## [Edit tracking data]
+ + +

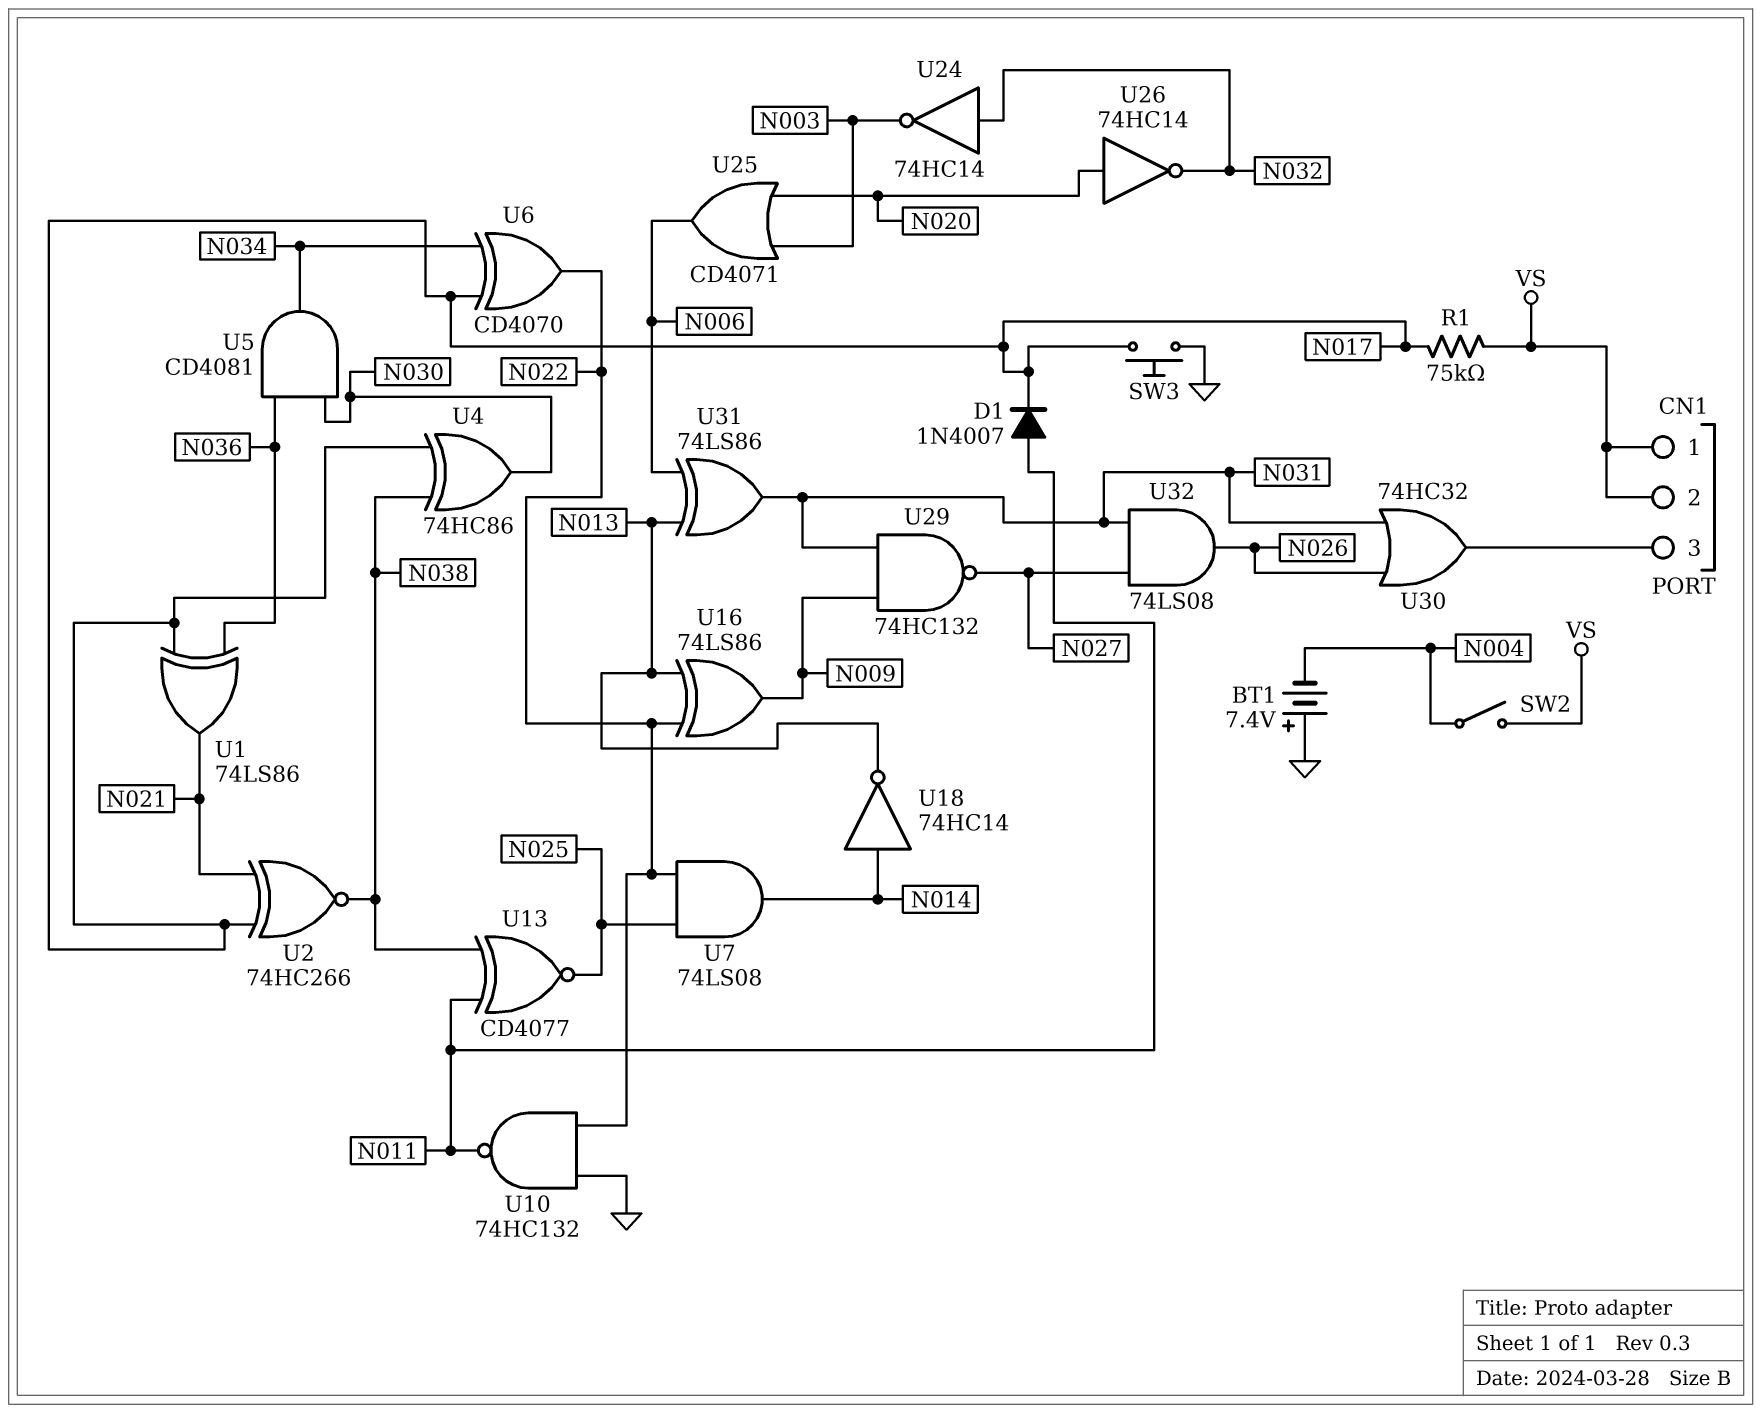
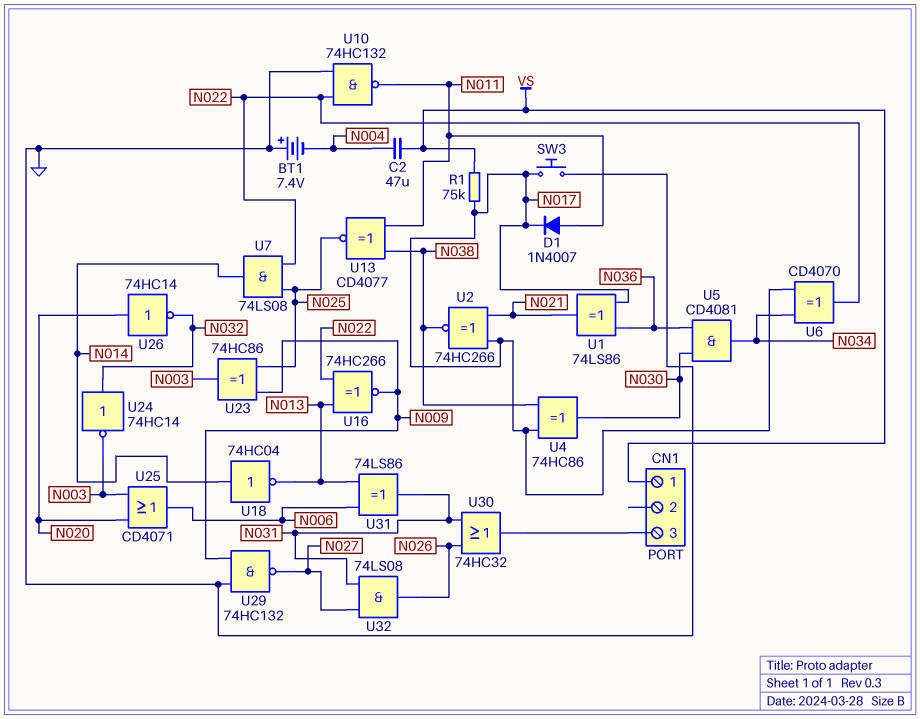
C2: none -> 47uF (N004, VS)
CN1 pin 2: VS -> none
SW2: switch (N004, VS) -> none
U16: XOR 74LS86 (in N013, in N022, out N009) -> XNOR 74HC266 (in N013, in N022, out N009)
U18: NOT 74HC14 (in N014, out N013) -> NOT 74HC04 (in N014, out N013)
U23: none -> XOR 74HC86 (in N009, in N025, out N003)
U29: NAND 74HC132 (in N009, in N031, out N027) -> NAND 74HC132 (in GND, in N009, out N027)

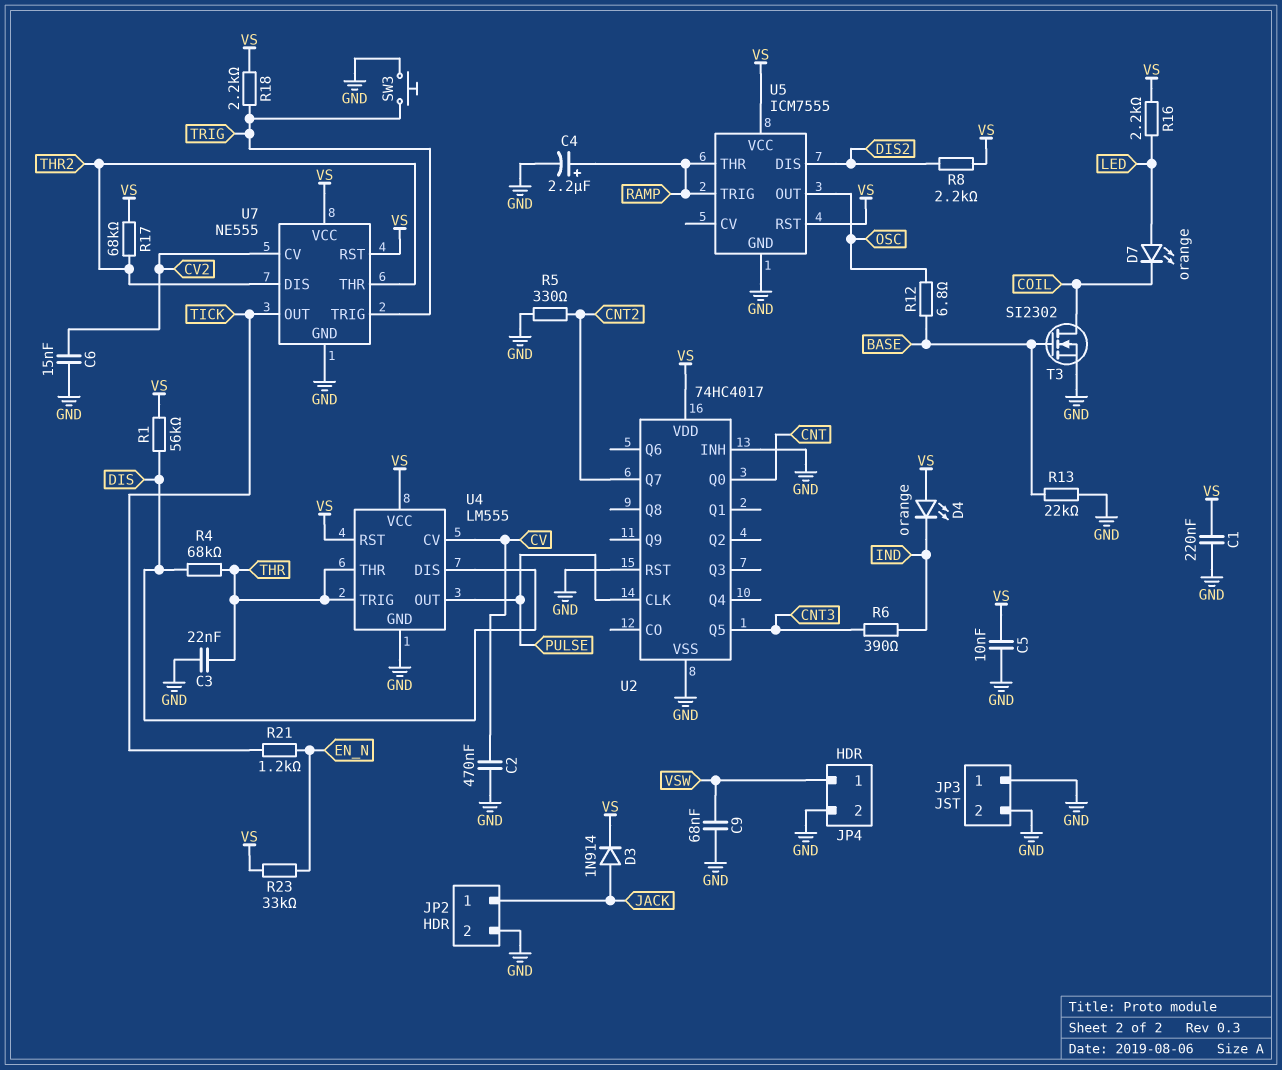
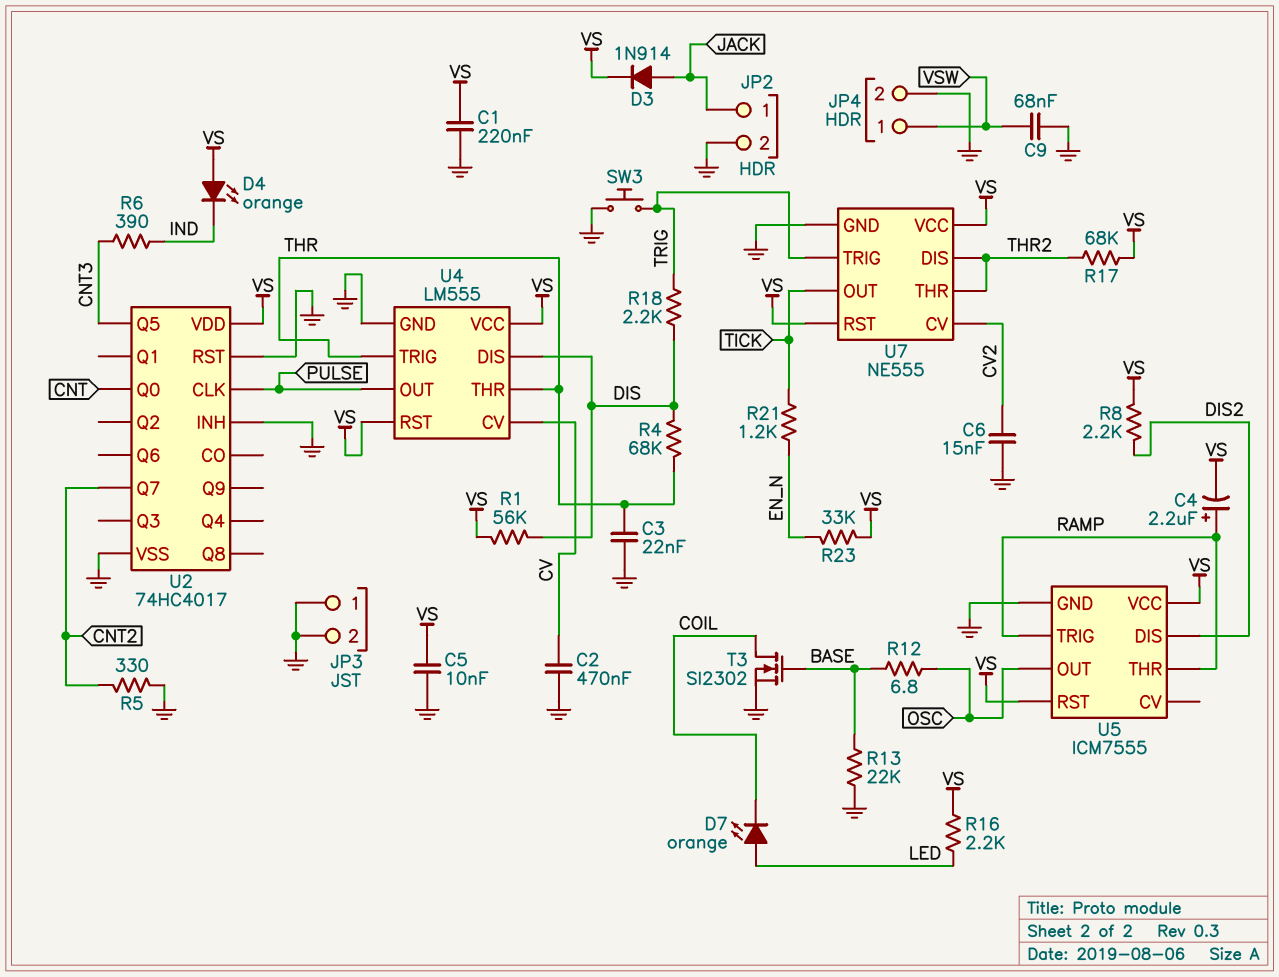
C4: 2.2uF (plus RAMP, minus GND) -> 2.2uF (plus RAMP, minus VS)
R18: 2.2k (TRIG, VS) -> 2.2k (DIS, TRIG)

+ + +

## [Requirement]
From the records above, pull out every line containing the word "none".

## [Response below]
C2: none -> 47uF (N004, VS)
CN1 pin 2: VS -> none
SW2: switch (N004, VS) -> none
U23: none -> XOR 74HC86 (in N009, in N025, out N003)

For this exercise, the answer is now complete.